* _Directions_
A faithful copy is required: transcribe each line below exactly, minus the pictures.

* _Listed records_
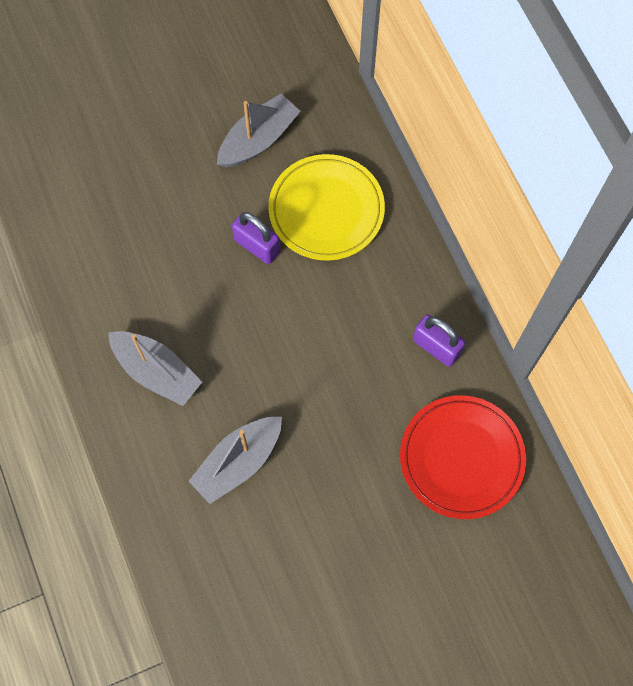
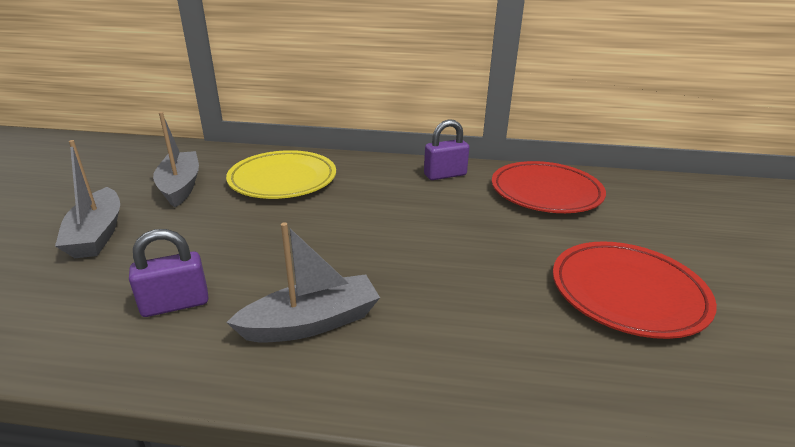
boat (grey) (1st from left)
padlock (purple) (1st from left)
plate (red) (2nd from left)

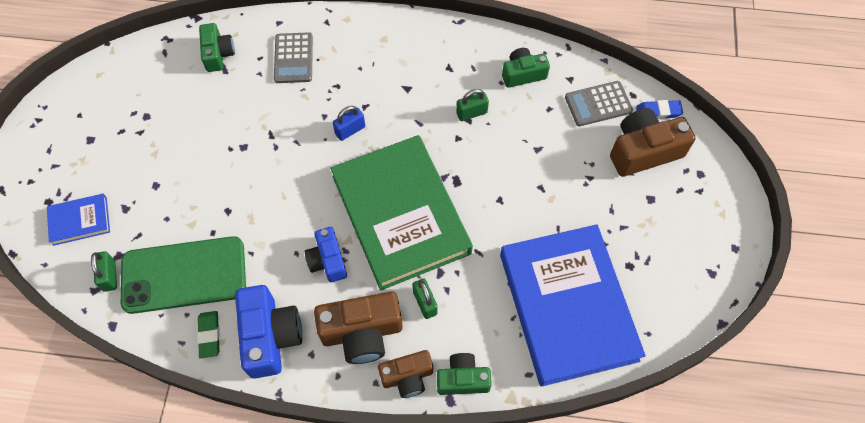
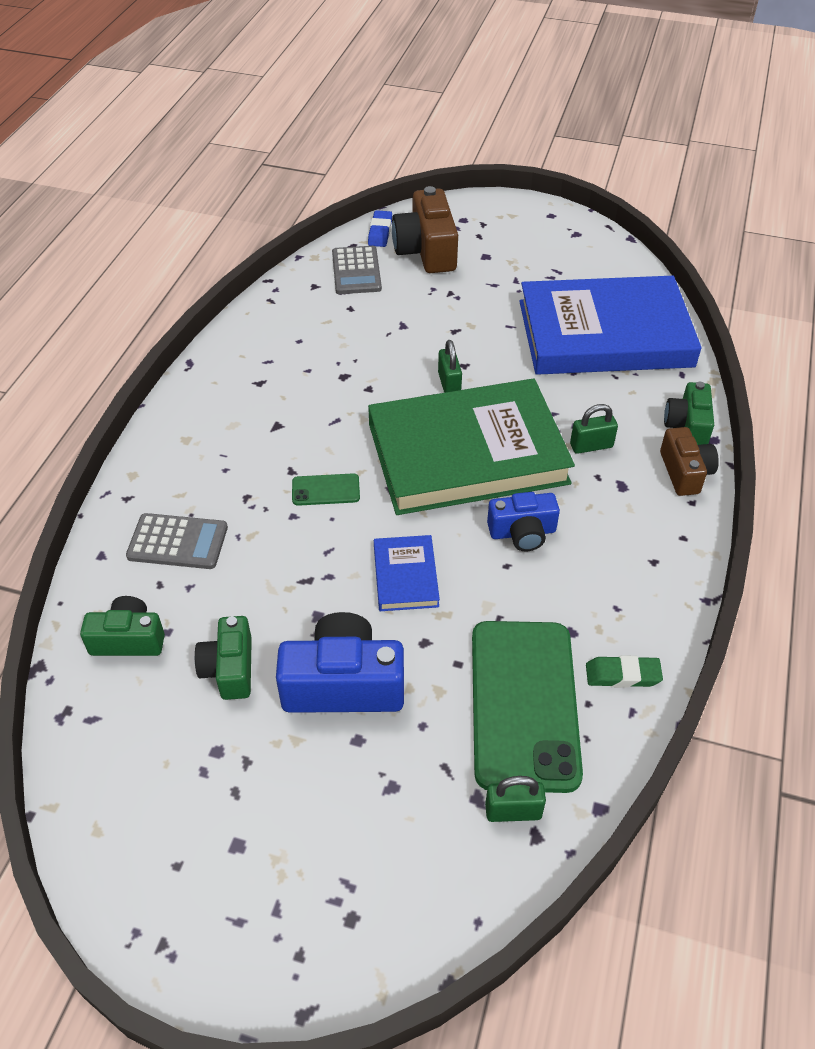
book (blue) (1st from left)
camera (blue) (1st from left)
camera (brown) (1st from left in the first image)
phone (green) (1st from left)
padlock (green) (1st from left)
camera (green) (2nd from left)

* _Exercise output_
boat (grey) (1st from left)
padlock (purple) (1st from left)
plate (red) (2nd from left)

book (blue) (1st from left)
camera (blue) (1st from left)
camera (brown) (1st from left in the first image)
phone (green) (1st from left)
padlock (green) (1st from left)
camera (green) (2nd from left)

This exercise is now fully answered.